■ Your instructions ■
Copy every entry precisely.
== Supplied records
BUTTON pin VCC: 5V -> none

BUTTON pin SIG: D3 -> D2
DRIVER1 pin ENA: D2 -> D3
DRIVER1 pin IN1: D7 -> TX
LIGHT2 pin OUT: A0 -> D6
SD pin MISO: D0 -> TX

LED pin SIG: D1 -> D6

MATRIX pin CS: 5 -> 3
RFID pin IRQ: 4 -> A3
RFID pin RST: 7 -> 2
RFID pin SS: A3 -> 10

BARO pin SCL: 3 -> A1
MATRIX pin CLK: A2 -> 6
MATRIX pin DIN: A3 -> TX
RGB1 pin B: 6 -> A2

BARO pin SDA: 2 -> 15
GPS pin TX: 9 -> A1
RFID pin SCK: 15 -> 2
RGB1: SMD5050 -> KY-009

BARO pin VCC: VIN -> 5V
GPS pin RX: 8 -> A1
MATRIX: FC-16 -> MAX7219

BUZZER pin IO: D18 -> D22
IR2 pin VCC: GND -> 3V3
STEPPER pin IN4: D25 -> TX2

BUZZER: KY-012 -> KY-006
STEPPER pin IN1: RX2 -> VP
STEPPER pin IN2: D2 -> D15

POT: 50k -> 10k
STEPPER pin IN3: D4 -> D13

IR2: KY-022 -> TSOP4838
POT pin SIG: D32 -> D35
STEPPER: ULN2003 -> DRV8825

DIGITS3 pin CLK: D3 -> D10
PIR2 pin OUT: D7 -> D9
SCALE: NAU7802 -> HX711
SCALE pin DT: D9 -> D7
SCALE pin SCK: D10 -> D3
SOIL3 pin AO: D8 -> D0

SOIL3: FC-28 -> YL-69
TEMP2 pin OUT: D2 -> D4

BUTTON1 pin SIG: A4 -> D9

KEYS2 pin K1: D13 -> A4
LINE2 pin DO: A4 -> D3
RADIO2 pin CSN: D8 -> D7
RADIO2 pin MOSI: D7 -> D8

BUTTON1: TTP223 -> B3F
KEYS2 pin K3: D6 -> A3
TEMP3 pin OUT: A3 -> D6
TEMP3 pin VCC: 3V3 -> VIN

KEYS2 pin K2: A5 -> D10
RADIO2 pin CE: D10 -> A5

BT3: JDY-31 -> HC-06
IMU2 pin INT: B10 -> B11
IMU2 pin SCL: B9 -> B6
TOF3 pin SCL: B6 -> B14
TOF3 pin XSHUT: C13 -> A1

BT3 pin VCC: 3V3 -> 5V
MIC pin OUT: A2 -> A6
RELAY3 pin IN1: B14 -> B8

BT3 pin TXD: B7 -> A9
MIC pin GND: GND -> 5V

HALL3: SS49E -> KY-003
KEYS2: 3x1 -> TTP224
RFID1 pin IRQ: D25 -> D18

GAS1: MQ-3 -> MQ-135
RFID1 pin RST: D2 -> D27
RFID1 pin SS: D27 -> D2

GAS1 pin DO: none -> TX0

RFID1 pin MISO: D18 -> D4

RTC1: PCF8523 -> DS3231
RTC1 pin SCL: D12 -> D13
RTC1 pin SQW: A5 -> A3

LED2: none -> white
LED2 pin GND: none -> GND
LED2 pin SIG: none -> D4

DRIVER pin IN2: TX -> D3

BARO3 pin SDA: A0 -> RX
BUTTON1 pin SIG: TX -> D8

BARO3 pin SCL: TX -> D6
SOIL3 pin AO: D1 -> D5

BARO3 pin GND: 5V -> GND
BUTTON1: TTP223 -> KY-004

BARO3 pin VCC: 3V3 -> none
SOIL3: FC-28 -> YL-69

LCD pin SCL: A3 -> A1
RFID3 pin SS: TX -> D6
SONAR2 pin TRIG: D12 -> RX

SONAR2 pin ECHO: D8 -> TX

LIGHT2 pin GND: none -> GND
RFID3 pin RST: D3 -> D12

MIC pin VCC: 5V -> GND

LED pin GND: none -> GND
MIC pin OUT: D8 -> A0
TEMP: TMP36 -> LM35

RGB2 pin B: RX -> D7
====
■ Solution for this problem ■
BUTTON pin VCC: 5V -> none

BUTTON pin SIG: D3 -> D2
DRIVER1 pin ENA: D2 -> D3
DRIVER1 pin IN1: D7 -> TX
LIGHT2 pin OUT: A0 -> D6
SD pin MISO: D0 -> TX

LED pin SIG: D1 -> D6

MATRIX pin CS: 5 -> 3
RFID pin IRQ: 4 -> A3
RFID pin RST: 7 -> 2
RFID pin SS: A3 -> 10

BARO pin SCL: 3 -> A1
MATRIX pin CLK: A2 -> 6
MATRIX pin DIN: A3 -> TX
RGB1 pin B: 6 -> A2

BARO pin SDA: 2 -> 15
GPS pin TX: 9 -> A1
RFID pin SCK: 15 -> 2
RGB1: SMD5050 -> KY-009

BARO pin VCC: VIN -> 5V
GPS pin RX: 8 -> A1
MATRIX: FC-16 -> MAX7219

BUZZER pin IO: D18 -> D22
IR2 pin VCC: GND -> 3V3
STEPPER pin IN4: D25 -> TX2

BUZZER: KY-012 -> KY-006
STEPPER pin IN1: RX2 -> VP
STEPPER pin IN2: D2 -> D15

POT: 50k -> 10k
STEPPER pin IN3: D4 -> D13

IR2: KY-022 -> TSOP4838
POT pin SIG: D32 -> D35
STEPPER: ULN2003 -> DRV8825

DIGITS3 pin CLK: D3 -> D10
PIR2 pin OUT: D7 -> D9
SCALE: NAU7802 -> HX711
SCALE pin DT: D9 -> D7
SCALE pin SCK: D10 -> D3
SOIL3 pin AO: D8 -> D0

SOIL3: FC-28 -> YL-69
TEMP2 pin OUT: D2 -> D4

BUTTON1 pin SIG: A4 -> D9

KEYS2 pin K1: D13 -> A4
LINE2 pin DO: A4 -> D3
RADIO2 pin CSN: D8 -> D7
RADIO2 pin MOSI: D7 -> D8

BUTTON1: TTP223 -> B3F
KEYS2 pin K3: D6 -> A3
TEMP3 pin OUT: A3 -> D6
TEMP3 pin VCC: 3V3 -> VIN

KEYS2 pin K2: A5 -> D10
RADIO2 pin CE: D10 -> A5

BT3: JDY-31 -> HC-06
IMU2 pin INT: B10 -> B11
IMU2 pin SCL: B9 -> B6
TOF3 pin SCL: B6 -> B14
TOF3 pin XSHUT: C13 -> A1

BT3 pin VCC: 3V3 -> 5V
MIC pin OUT: A2 -> A6
RELAY3 pin IN1: B14 -> B8

BT3 pin TXD: B7 -> A9
MIC pin GND: GND -> 5V

HALL3: SS49E -> KY-003
KEYS2: 3x1 -> TTP224
RFID1 pin IRQ: D25 -> D18

GAS1: MQ-3 -> MQ-135
RFID1 pin RST: D2 -> D27
RFID1 pin SS: D27 -> D2

GAS1 pin DO: none -> TX0

RFID1 pin MISO: D18 -> D4

RTC1: PCF8523 -> DS3231
RTC1 pin SCL: D12 -> D13
RTC1 pin SQW: A5 -> A3

LED2: none -> white
LED2 pin GND: none -> GND
LED2 pin SIG: none -> D4

DRIVER pin IN2: TX -> D3

BARO3 pin SDA: A0 -> RX
BUTTON1 pin SIG: TX -> D8

BARO3 pin SCL: TX -> D6
SOIL3 pin AO: D1 -> D5

BARO3 pin GND: 5V -> GND
BUTTON1: TTP223 -> KY-004

BARO3 pin VCC: 3V3 -> none
SOIL3: FC-28 -> YL-69

LCD pin SCL: A3 -> A1
RFID3 pin SS: TX -> D6
SONAR2 pin TRIG: D12 -> RX

SONAR2 pin ECHO: D8 -> TX

LIGHT2 pin GND: none -> GND
RFID3 pin RST: D3 -> D12

MIC pin VCC: 5V -> GND

LED pin GND: none -> GND
MIC pin OUT: D8 -> A0
TEMP: TMP36 -> LM35

RGB2 pin B: RX -> D7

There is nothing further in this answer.